## RECORDS FOR THE TASK
►

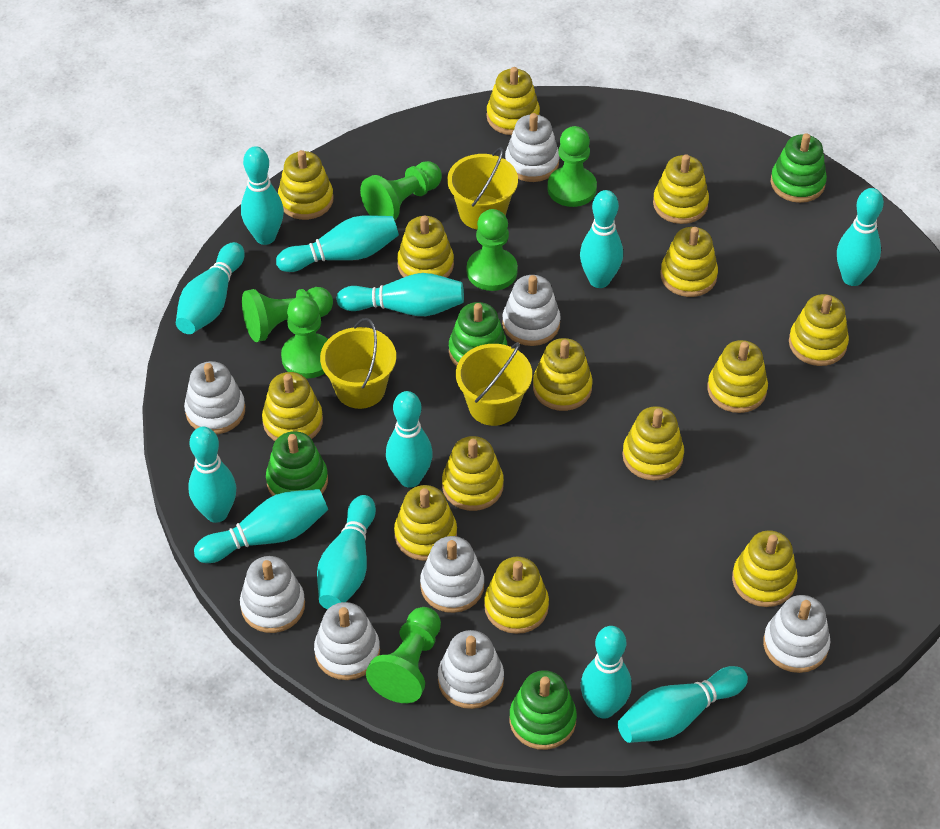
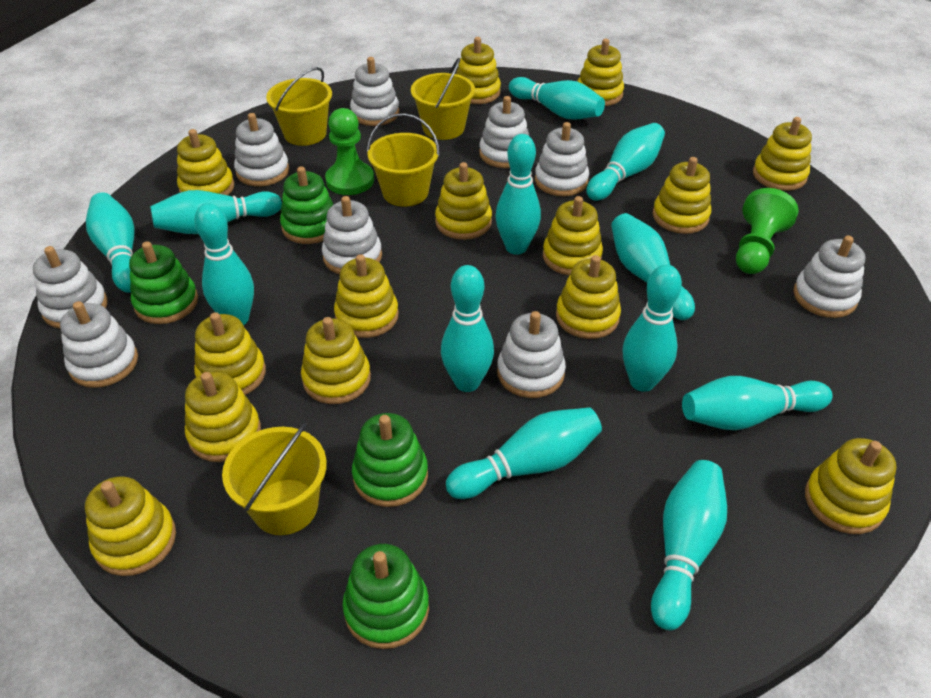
green pawn: 6 -> 2
white stacking toy: 8 -> 9
yellow bucket: 3 -> 4

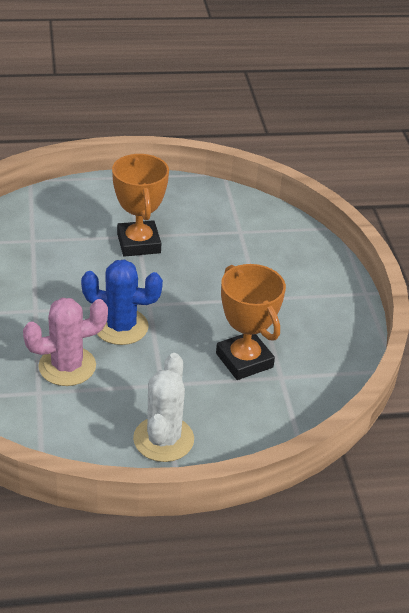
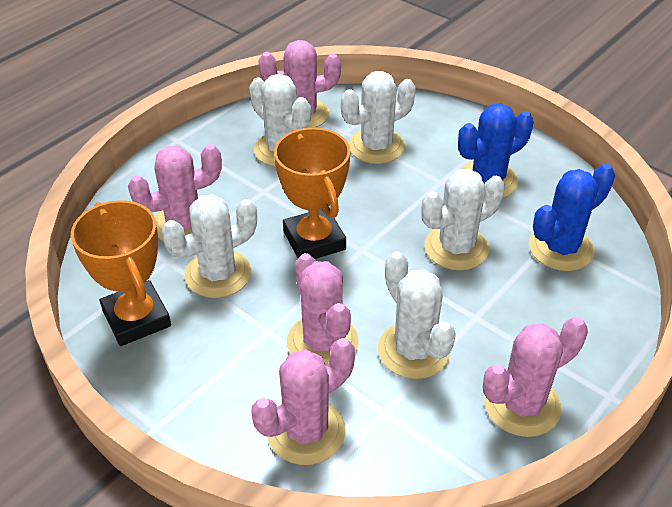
blue cactus: 1 -> 2
pink cactus: 1 -> 5
white cactus: 1 -> 5

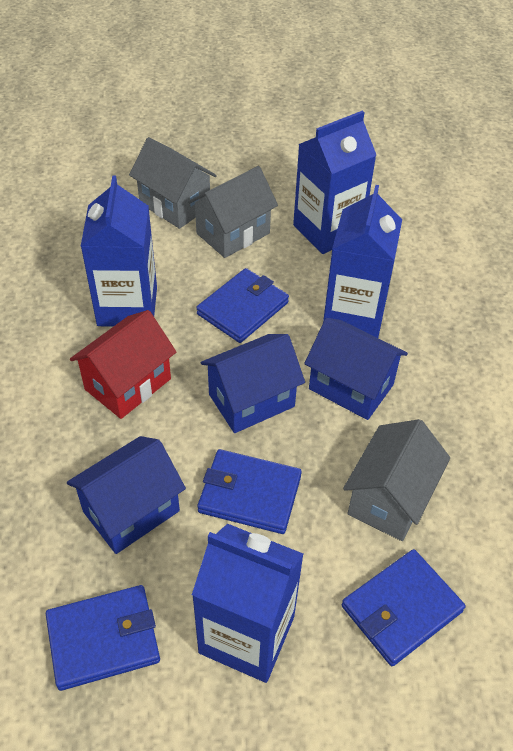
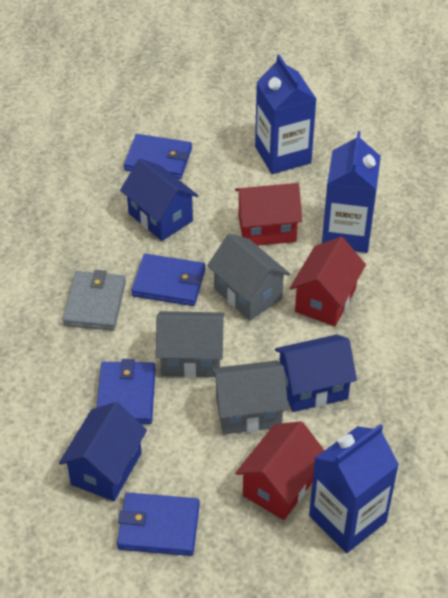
blue carton: 4 -> 3
grey wallet: 0 -> 1
red house: 1 -> 3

◄

What you return must match the entries above exactly, apart from the pictures, which are left out.

## TASK SOLUTION
green pawn: 6 -> 2
white stacking toy: 8 -> 9
yellow bucket: 3 -> 4

blue cactus: 1 -> 2
pink cactus: 1 -> 5
white cactus: 1 -> 5

blue carton: 4 -> 3
grey wallet: 0 -> 1
red house: 1 -> 3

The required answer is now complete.